* [Task item]
The entries below are to be reproduced exactly, with their pictures omitted.

* [Records excerpted from a collection]
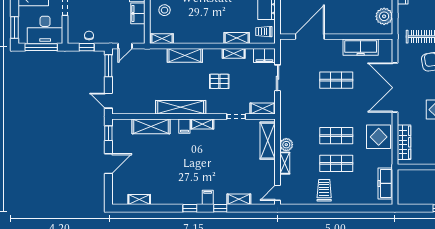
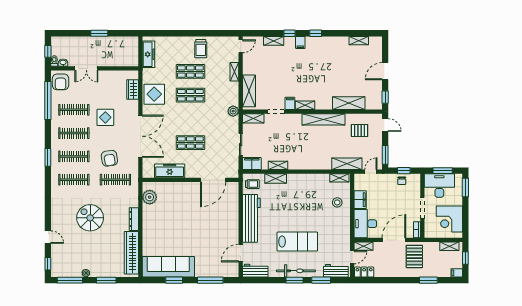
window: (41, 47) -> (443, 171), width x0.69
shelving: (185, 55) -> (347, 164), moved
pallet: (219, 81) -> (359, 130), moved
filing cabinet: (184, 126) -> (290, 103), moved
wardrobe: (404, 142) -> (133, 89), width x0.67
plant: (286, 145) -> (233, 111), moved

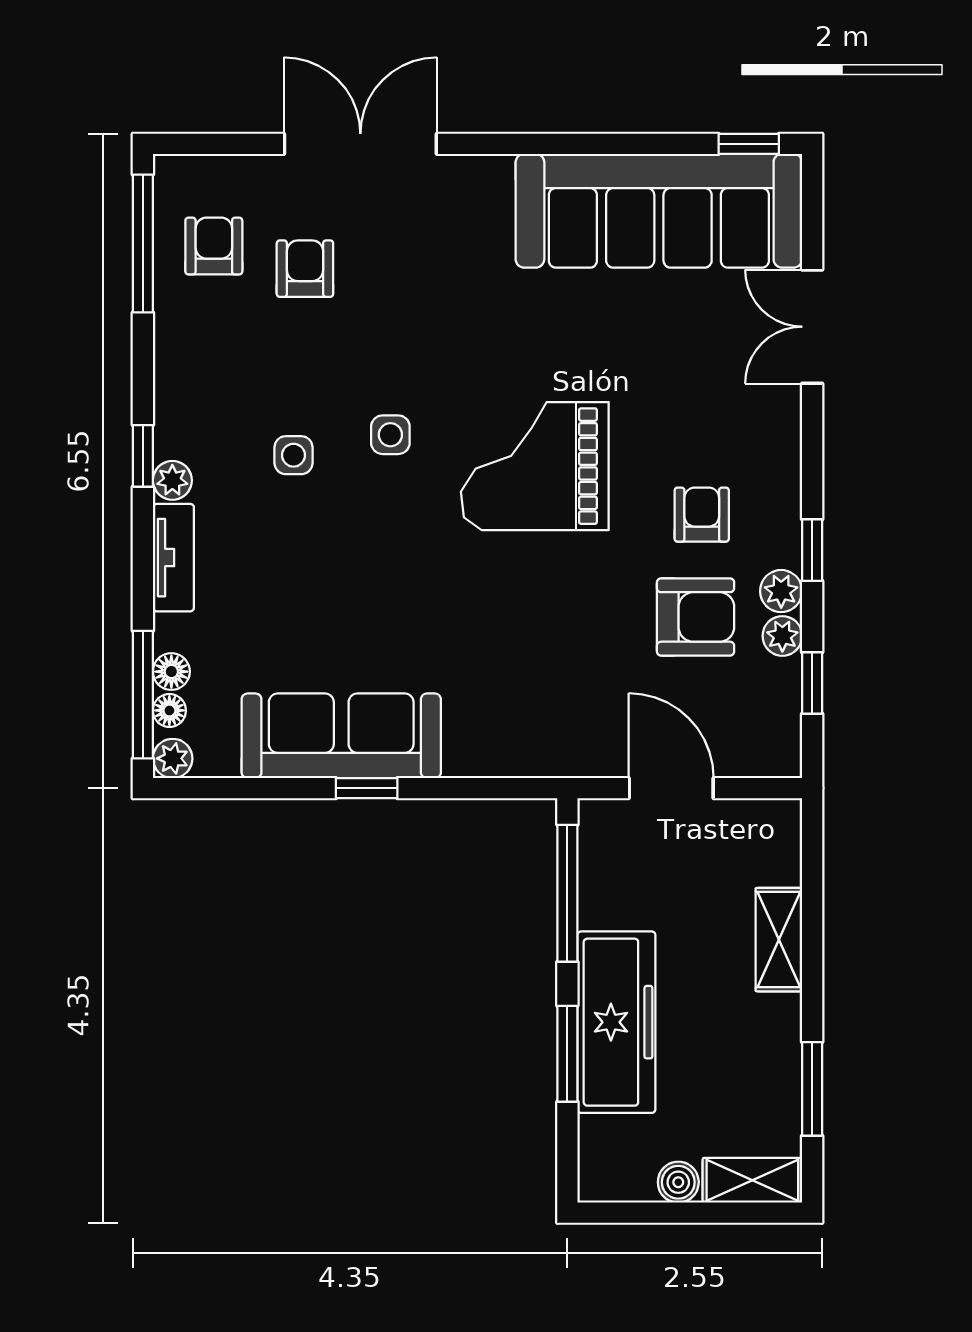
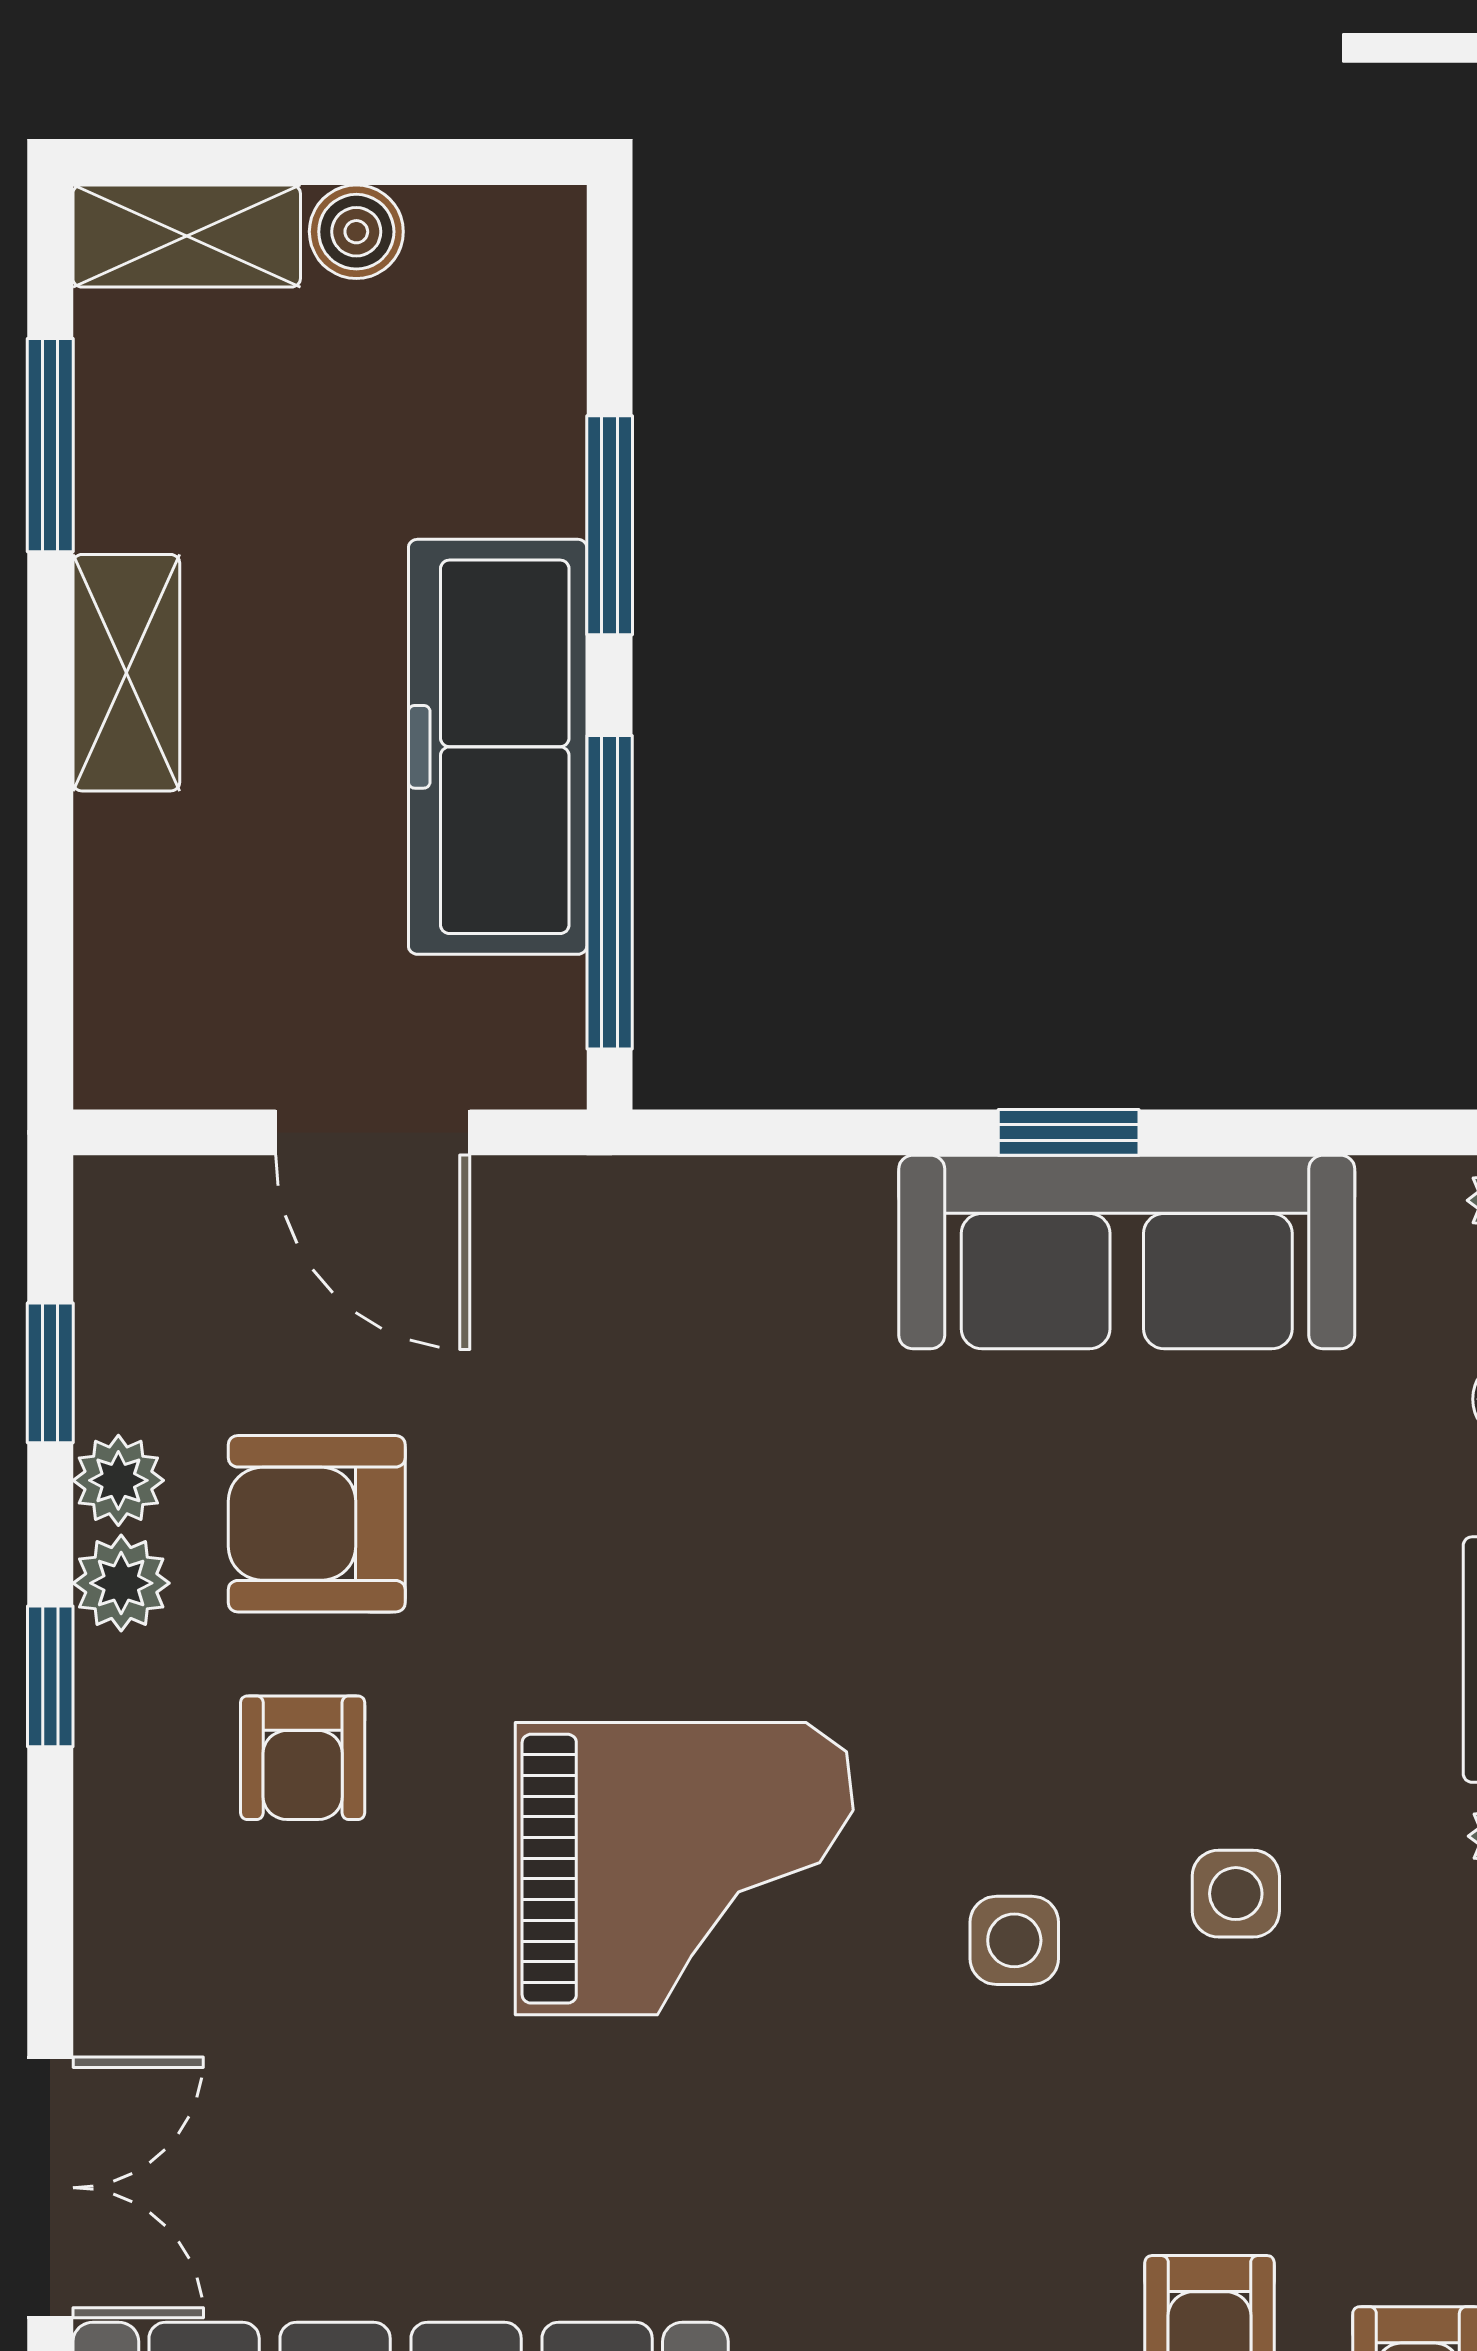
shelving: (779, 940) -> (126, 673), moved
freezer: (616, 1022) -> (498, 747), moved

* [Response to the exercise]
window: (41, 47) -> (443, 171), width x0.69
shelving: (185, 55) -> (347, 164), moved
pallet: (219, 81) -> (359, 130), moved
filing cabinet: (184, 126) -> (290, 103), moved
wardrobe: (404, 142) -> (133, 89), width x0.67
plant: (286, 145) -> (233, 111), moved

shelving: (779, 940) -> (126, 673), moved
freezer: (616, 1022) -> (498, 747), moved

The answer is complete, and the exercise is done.